** Data segment follows **

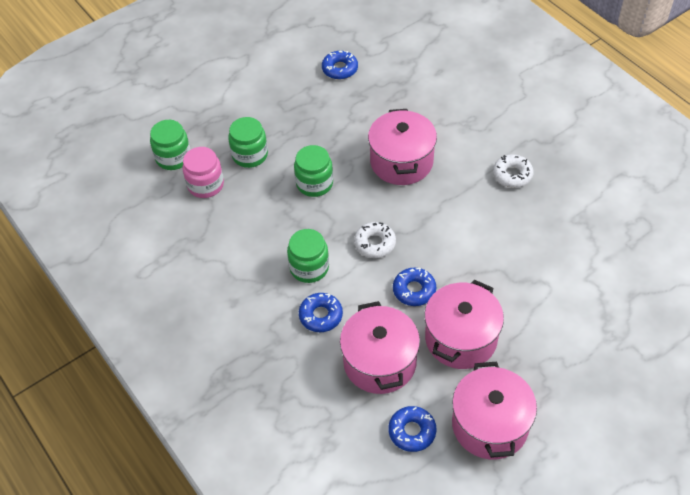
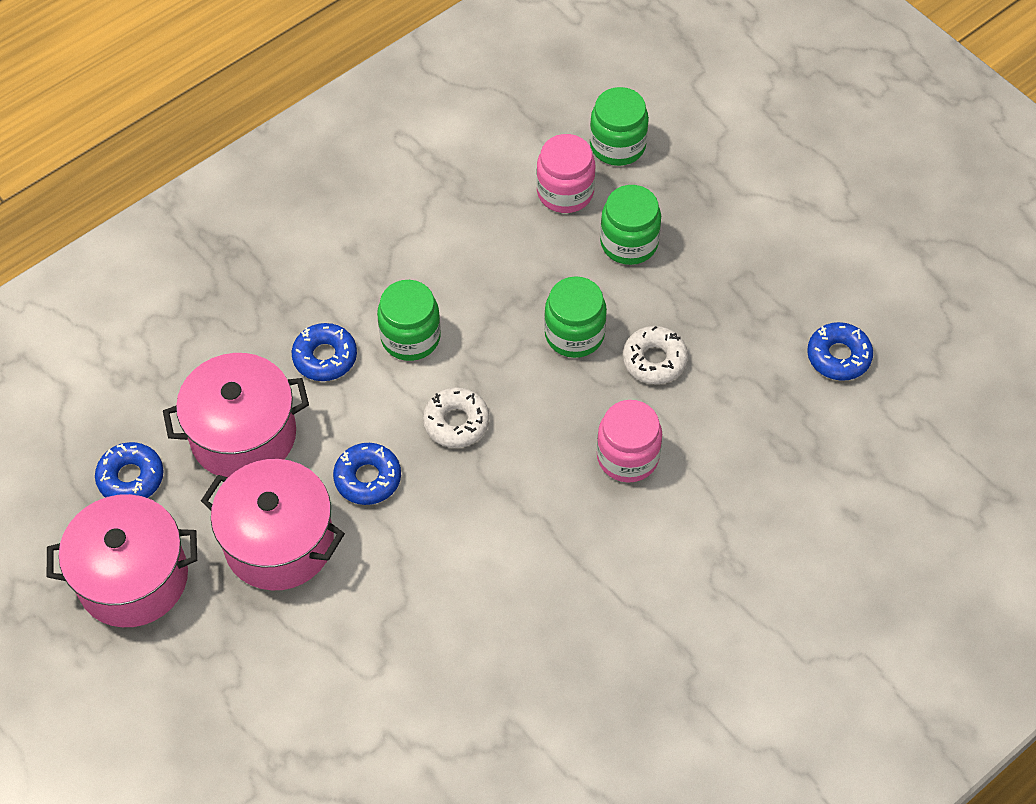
camera: 85 degrees right, 5 degrees up
(401, 162) = (627, 457): pink pot -> pink jar
(512, 175) = (608, 629): white donut -> white donut (654, 360)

** End of Data segment **

▶ _Task to complete_: Give the data again exactly as it appears, but without any images.

▶ _Written answer_:
camera: 85 degrees right, 5 degrees up
(401, 162) = (627, 457): pink pot -> pink jar
(512, 175) = (608, 629): white donut -> white donut (654, 360)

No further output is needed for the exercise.